● **DIRECTIONS FOR THIS TASK**: Find each line in the records below that contains the word "degrees", and copy it out.

▼▼▼

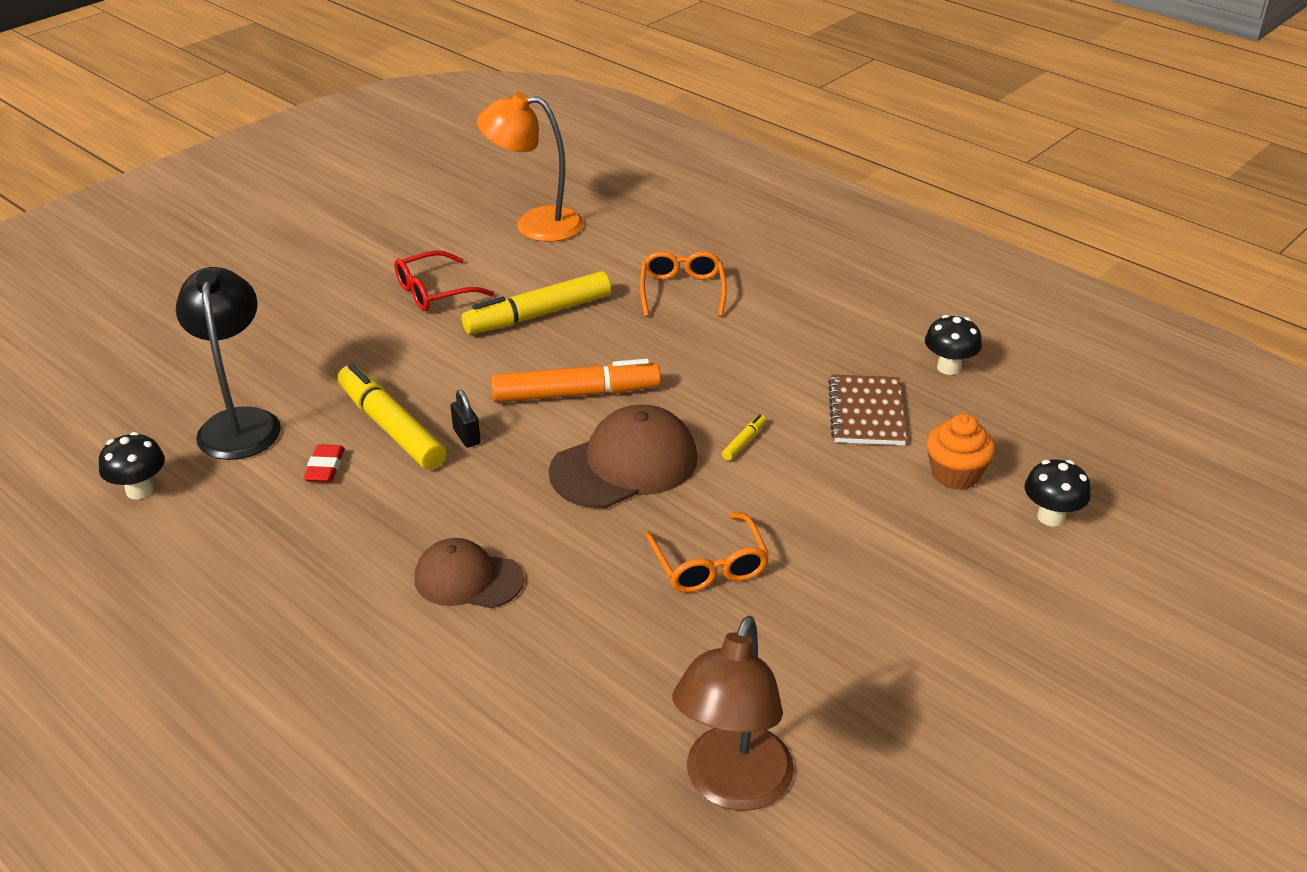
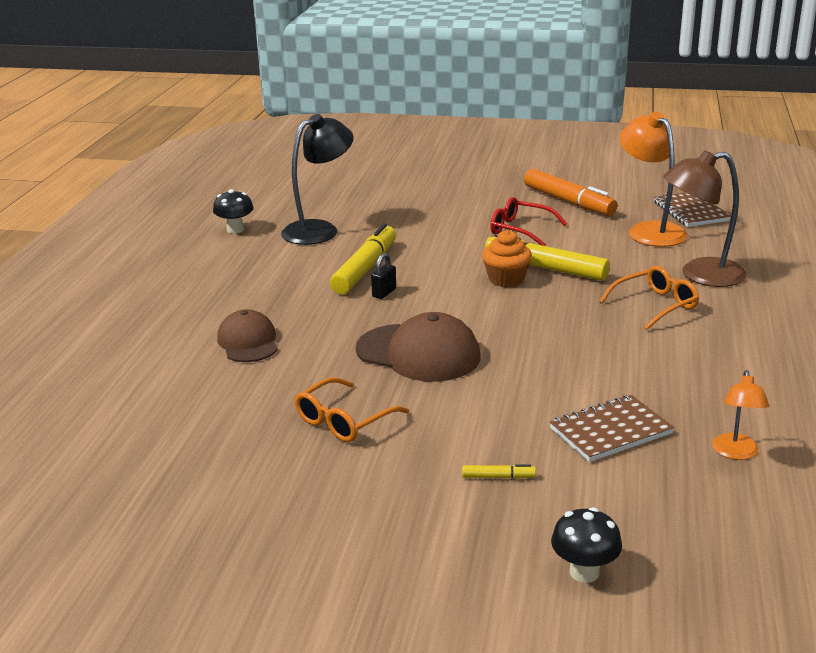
camera: 60 degrees right, 10 degrees down
red eraser [304,444,345,483] -> none
orange marker [491,359,661,403] -> orange marker moved to [524,169,617,215]
brown lamp [672,616,794,811] -> brown lamp moved to [663,150,747,287]
yellow marker [722,414,767,461] -> yellow marker moved to [462,464,536,479]
black mushroom [925,315,982,375] -> orange lamp [712,370,769,460]
orange cupcake [926,413,996,490] -> orange cupcake moved to [482,230,532,287]
none -> brown notebook [654,192,731,227]

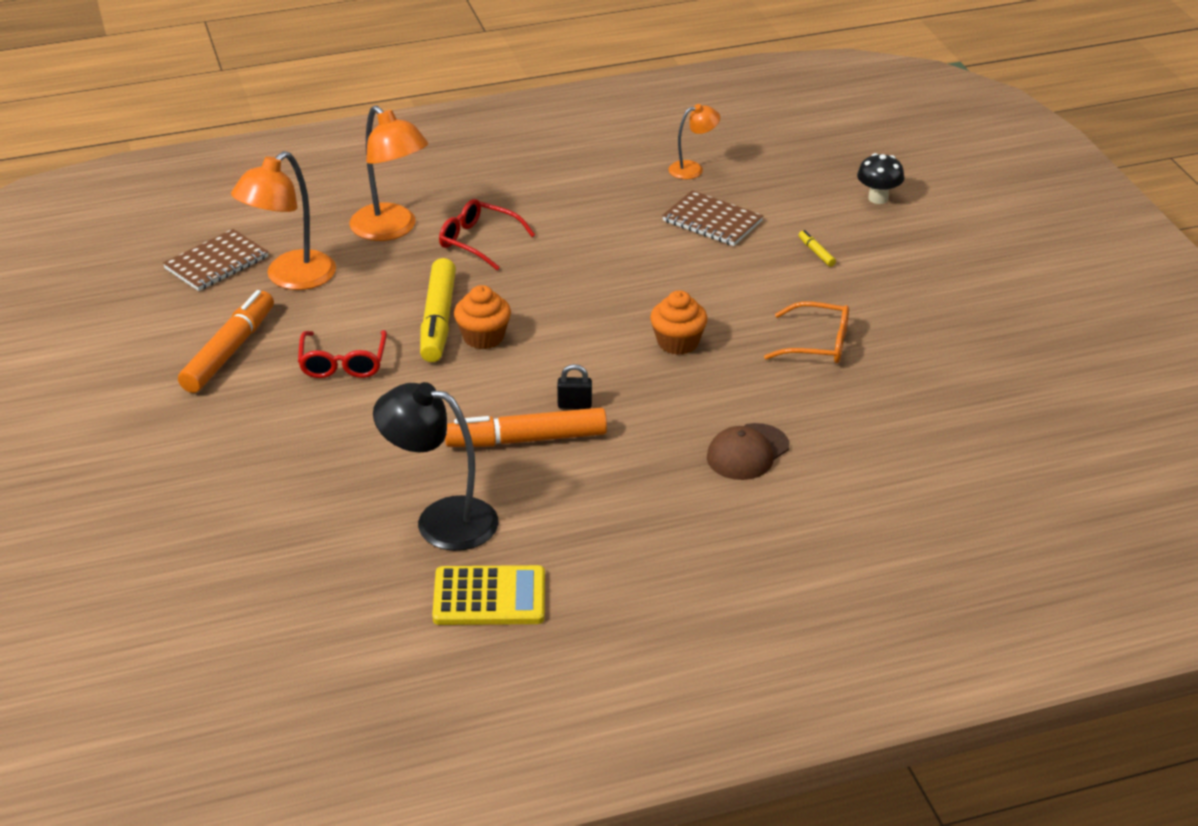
camera: 120 degrees left, 10 degrees up
black mushroom [213,189,254,234] -> yellow calculator [432,565,545,625]
yellow marker [330,223,396,294] -> orange marker [445,408,607,447]
brown cap [356,312,481,382] -> orange cupcake [650,290,708,355]
orange glasses [599,266,699,330] -> red glasses [439,199,535,270]
brown lamp [663,150,747,287] -> orange lamp [349,105,428,241]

▲▲▲

● **EXERCISE OUTPUT**:
camera: 60 degrees right, 10 degrees down
camera: 120 degrees left, 10 degrees up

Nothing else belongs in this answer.